**Coordinate-based object records**

┏━━

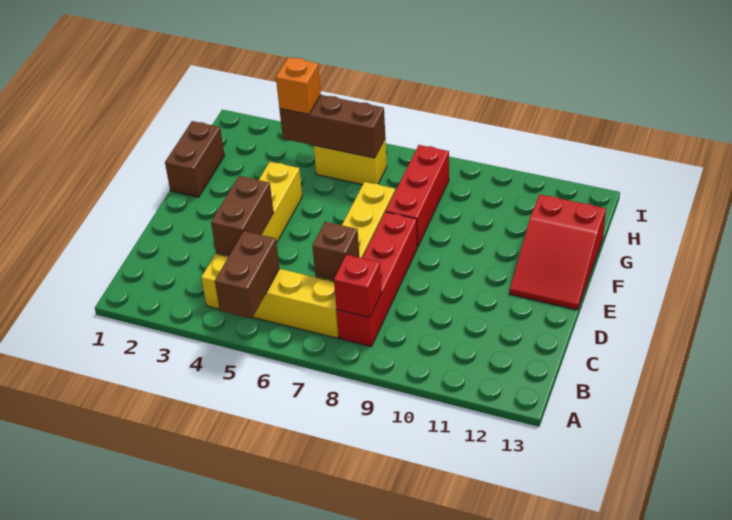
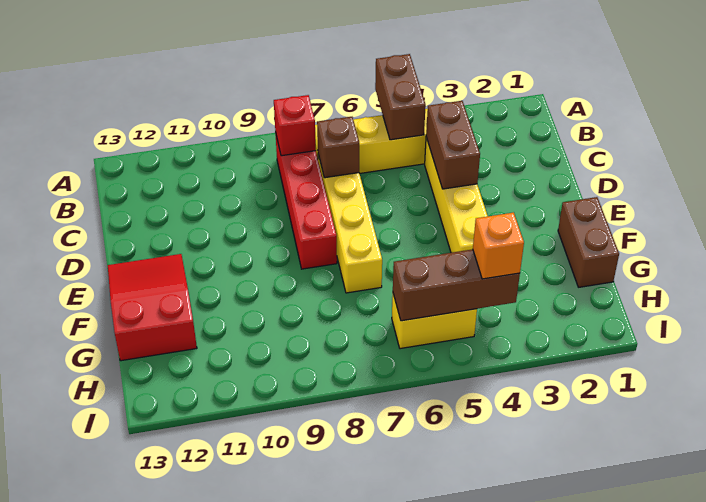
red brick F8:H8 level 1 -> none

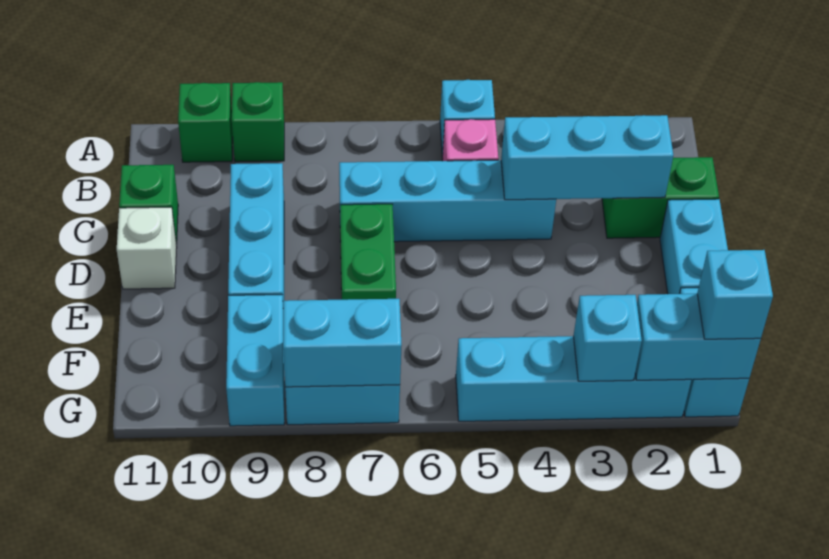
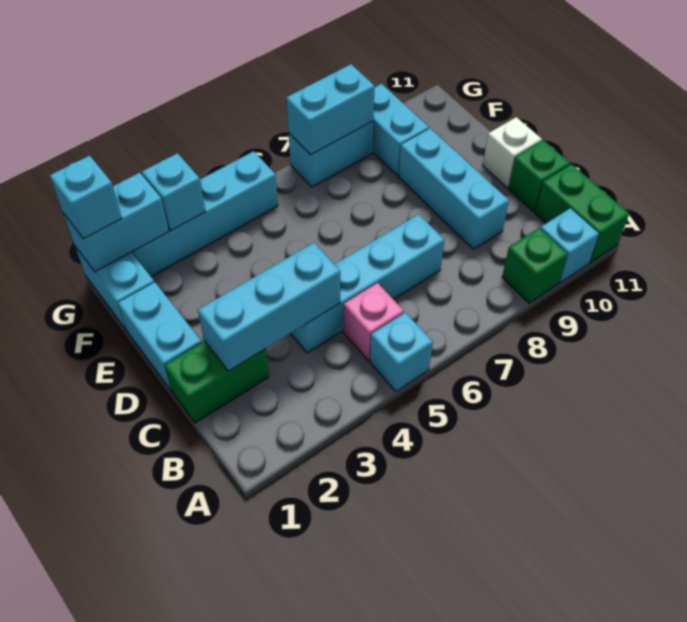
green brick A10 level 1 -> cyan brick A10 level 1
green brick D7:E7 level 1 -> green brick A11:B11 level 1

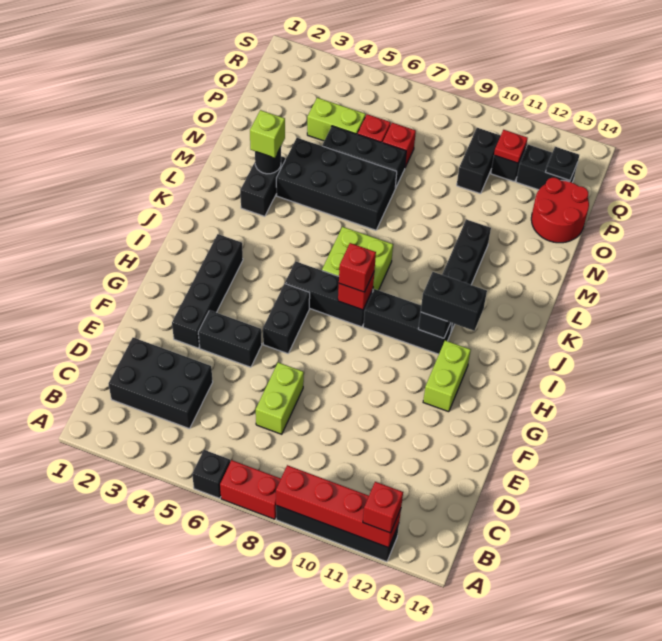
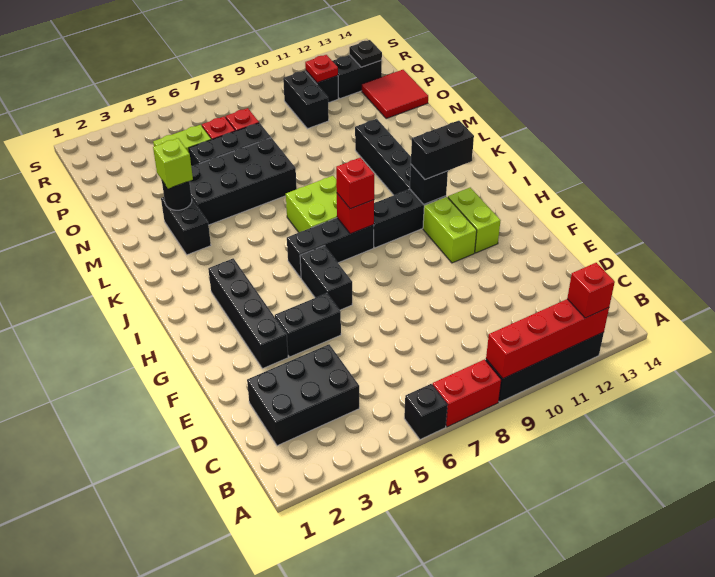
lime brick D7:E7 level 1 -> lime brick G11:H11 level 1
red round brick O13:P14 level 1 -> red tile O13:P14 level 1

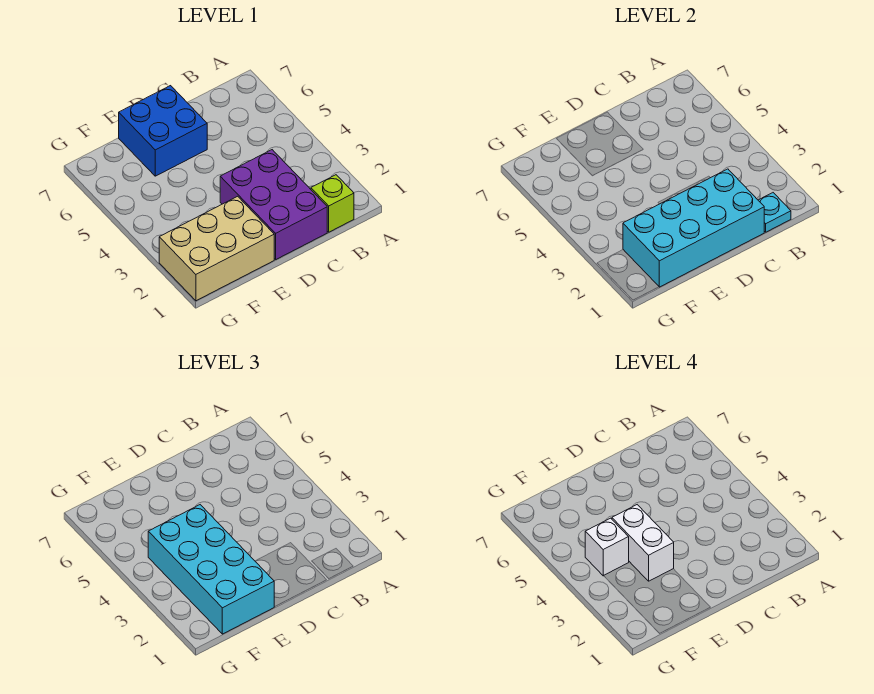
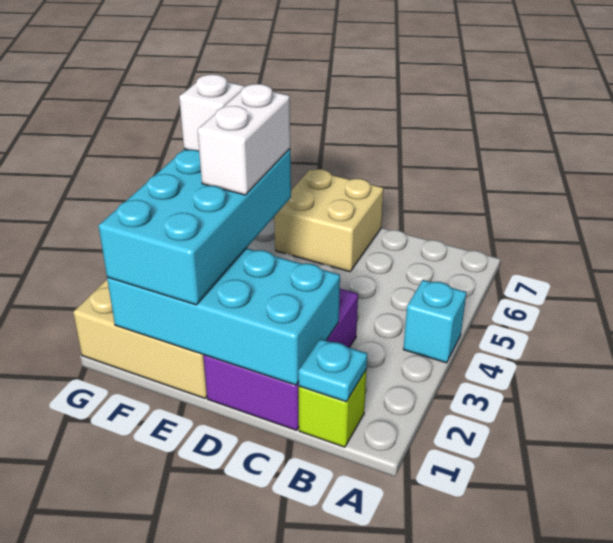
none -> cyan brick A4 level 1
blue brick D6:E7 level 1 -> tan brick D6:E7 level 1

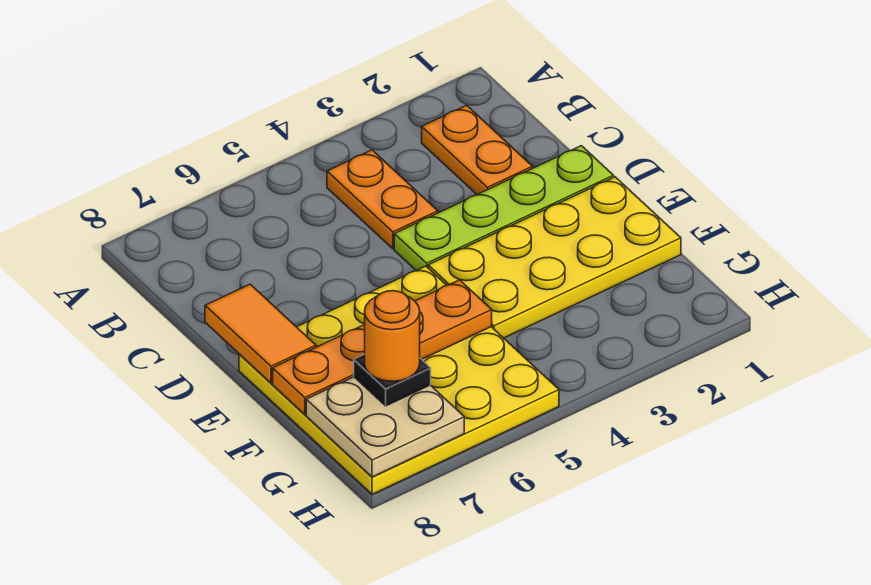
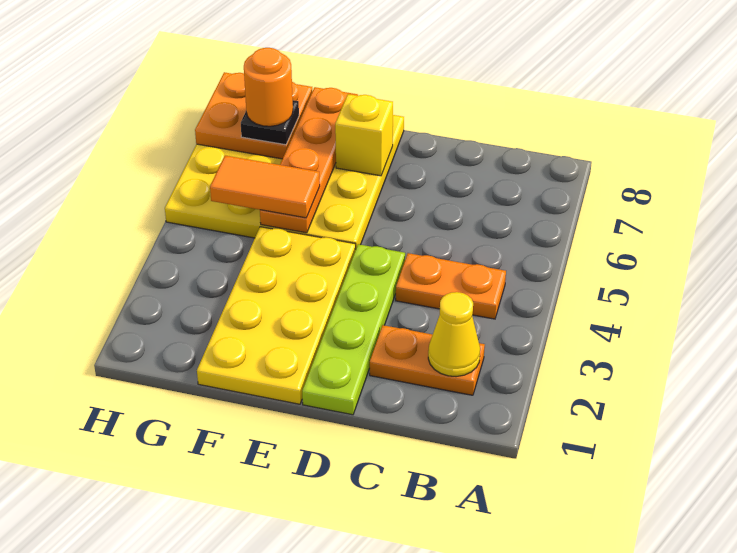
none -> yellow cone B2 level 2
orange tile D8:E8 level 2 -> orange tile F5:G5 level 3
none -> yellow brick E7 level 2
tan plate G7:H8 level 2 -> orange plate G7:H8 level 2

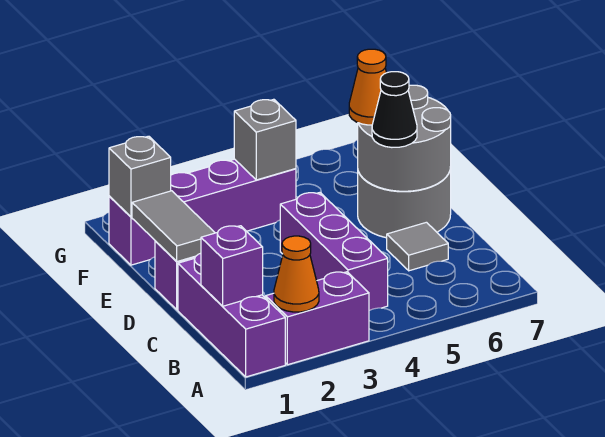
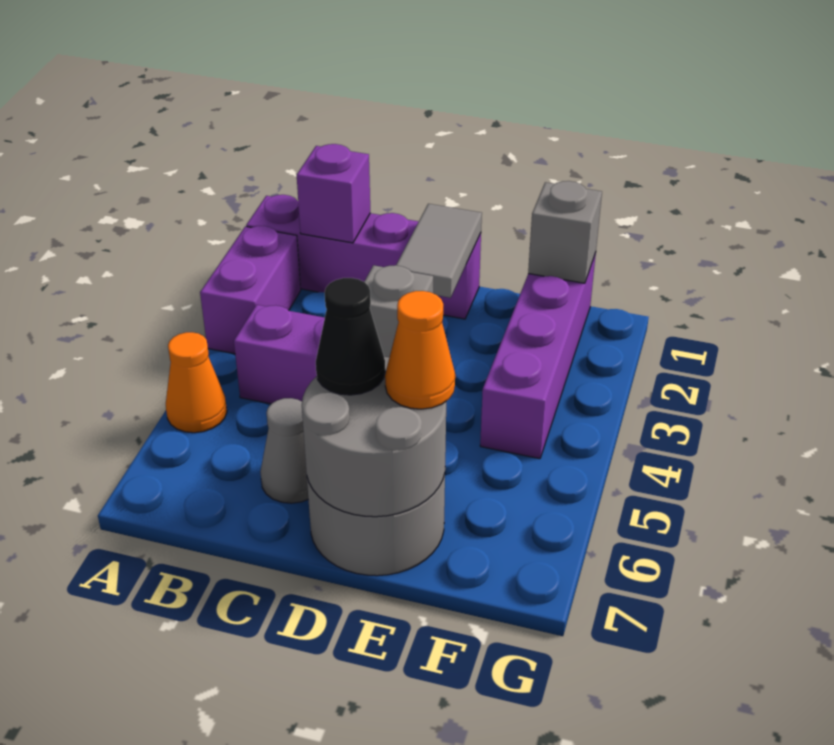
orange cone A2 level 2 -> orange cone A5 level 1
grey tile C6 level 1 -> grey cone C6 level 1
grey tile D1:E1 level 2 -> grey tile D1:D2 level 2
grey brick F4 level 2 -> grey brick D4 level 2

┗━━

**Work instruction**
The answer is each line from the entries above in which the word "brick" occurs.

**Answer section**
red brick F8:H8 level 1 -> none
green brick A10 level 1 -> cyan brick A10 level 1
green brick D7:E7 level 1 -> green brick A11:B11 level 1
lime brick D7:E7 level 1 -> lime brick G11:H11 level 1
red round brick O13:P14 level 1 -> red tile O13:P14 level 1
none -> cyan brick A4 level 1
blue brick D6:E7 level 1 -> tan brick D6:E7 level 1
none -> yellow brick E7 level 2
grey brick F4 level 2 -> grey brick D4 level 2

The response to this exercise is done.